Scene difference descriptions
>>

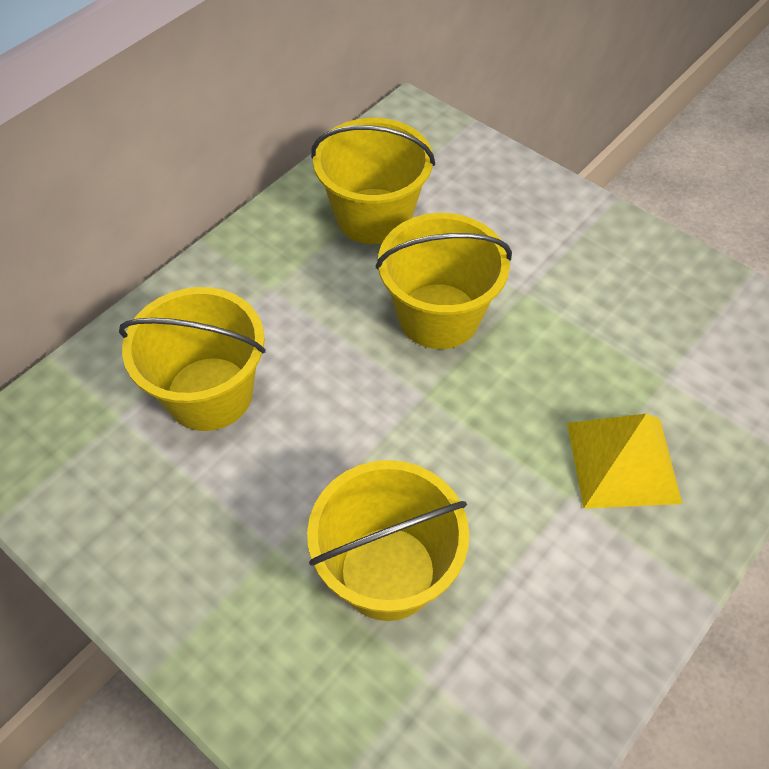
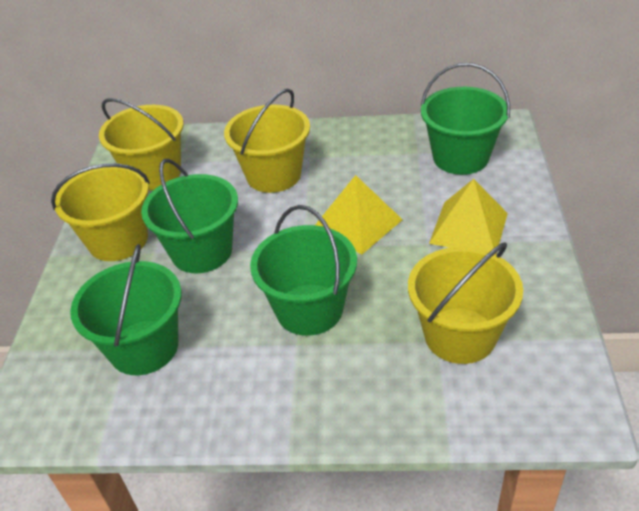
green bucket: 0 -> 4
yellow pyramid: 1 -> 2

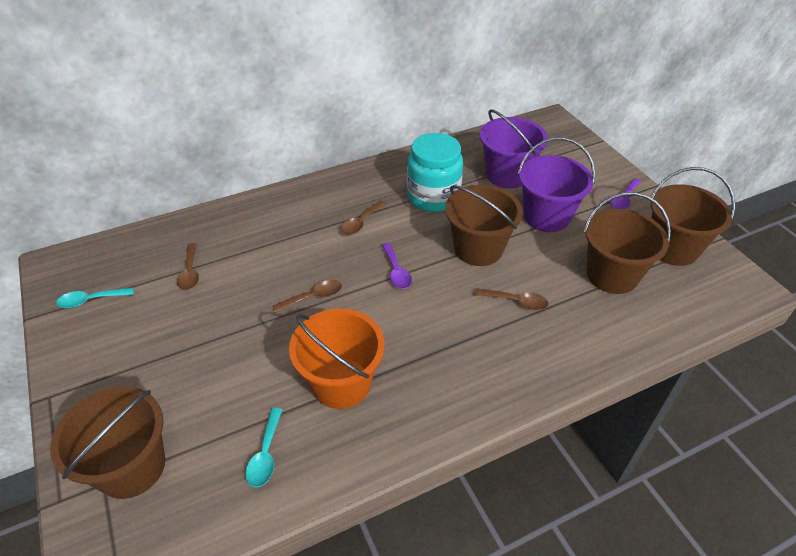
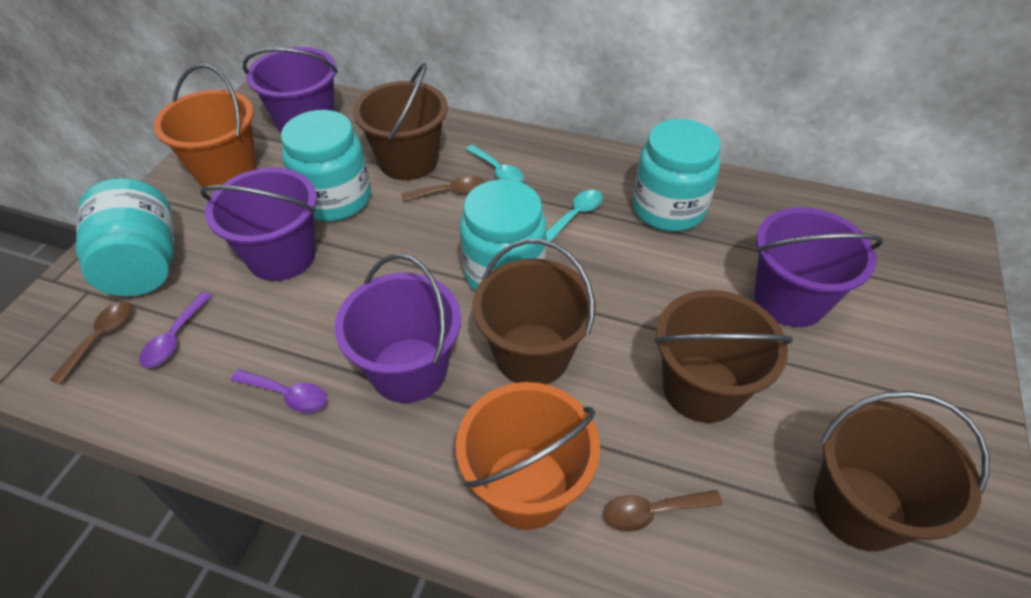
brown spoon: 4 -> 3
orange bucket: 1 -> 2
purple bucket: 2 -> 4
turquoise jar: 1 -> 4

<<

## Exercise
For this exercise, transcribe the entries above exactly, without any pictures.

## Answer section
green bucket: 0 -> 4
yellow pyramid: 1 -> 2

brown spoon: 4 -> 3
orange bucket: 1 -> 2
purple bucket: 2 -> 4
turquoise jar: 1 -> 4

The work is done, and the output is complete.